Shape scene image sequences

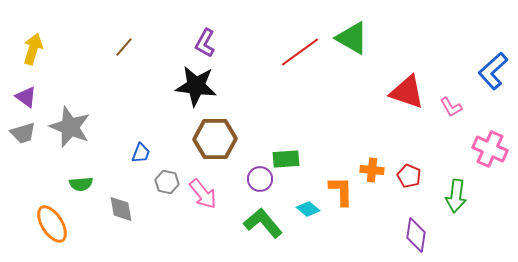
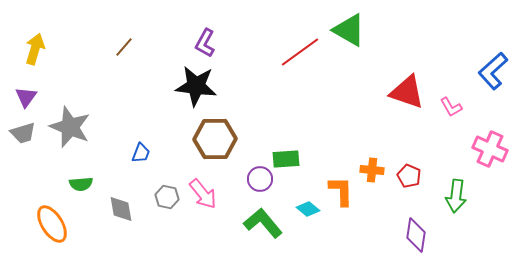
green triangle: moved 3 px left, 8 px up
yellow arrow: moved 2 px right
purple triangle: rotated 30 degrees clockwise
gray hexagon: moved 15 px down
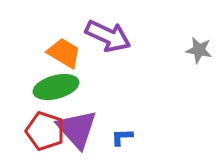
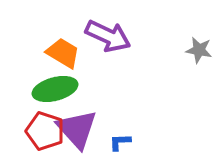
orange trapezoid: moved 1 px left
green ellipse: moved 1 px left, 2 px down
blue L-shape: moved 2 px left, 5 px down
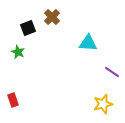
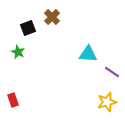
cyan triangle: moved 11 px down
yellow star: moved 4 px right, 2 px up
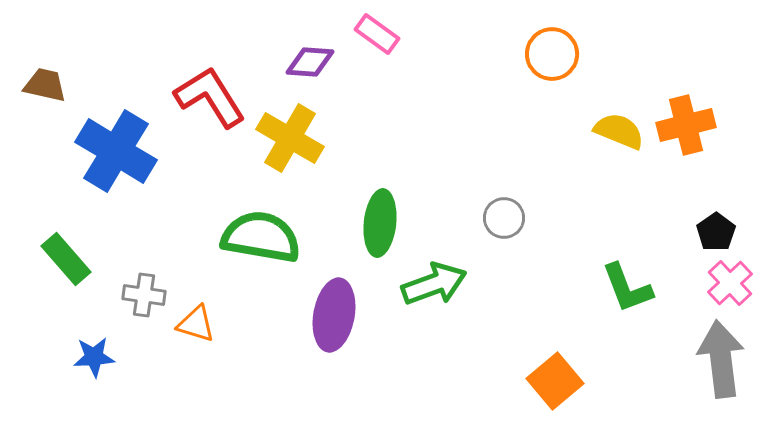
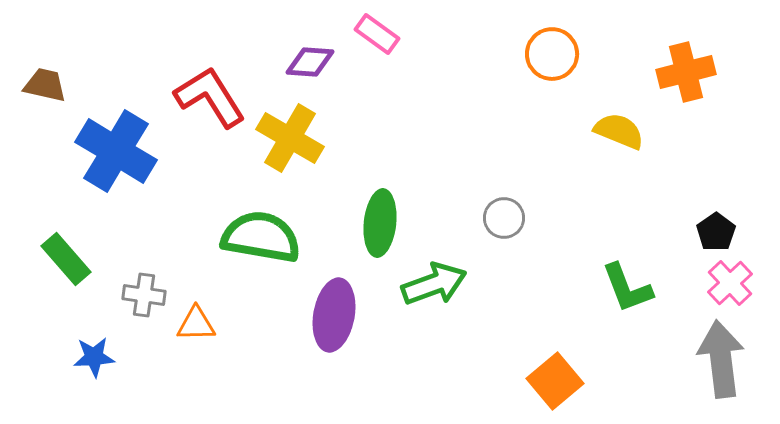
orange cross: moved 53 px up
orange triangle: rotated 18 degrees counterclockwise
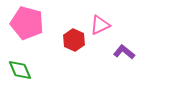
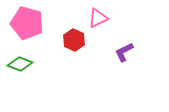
pink triangle: moved 2 px left, 7 px up
purple L-shape: rotated 65 degrees counterclockwise
green diamond: moved 6 px up; rotated 45 degrees counterclockwise
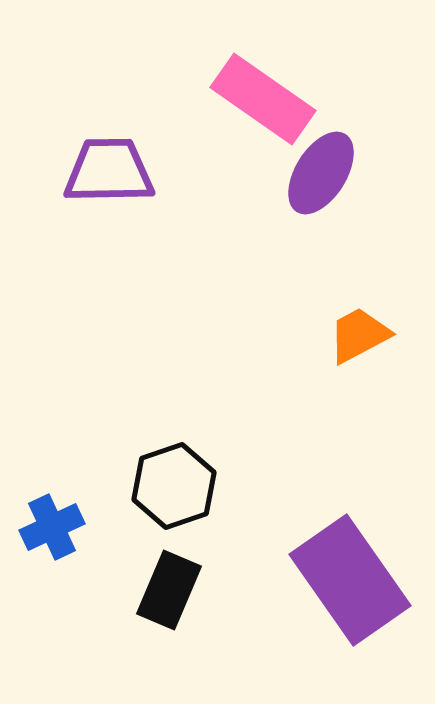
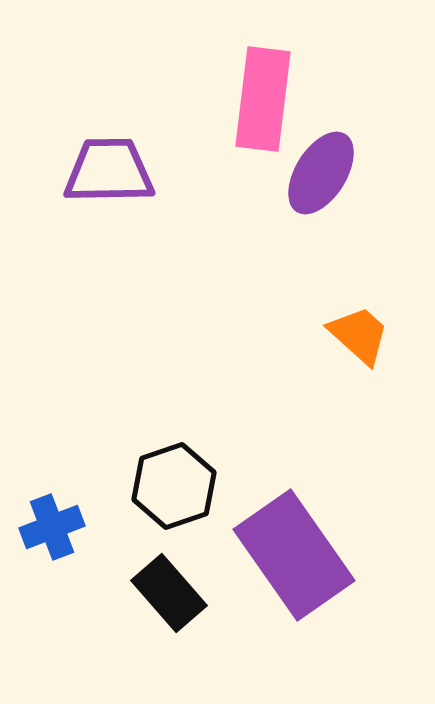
pink rectangle: rotated 62 degrees clockwise
orange trapezoid: rotated 70 degrees clockwise
blue cross: rotated 4 degrees clockwise
purple rectangle: moved 56 px left, 25 px up
black rectangle: moved 3 px down; rotated 64 degrees counterclockwise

Work item
Every line in the data that holds "rectangle" should be copied out.

Expected answer
pink rectangle: rotated 62 degrees clockwise
purple rectangle: moved 56 px left, 25 px up
black rectangle: moved 3 px down; rotated 64 degrees counterclockwise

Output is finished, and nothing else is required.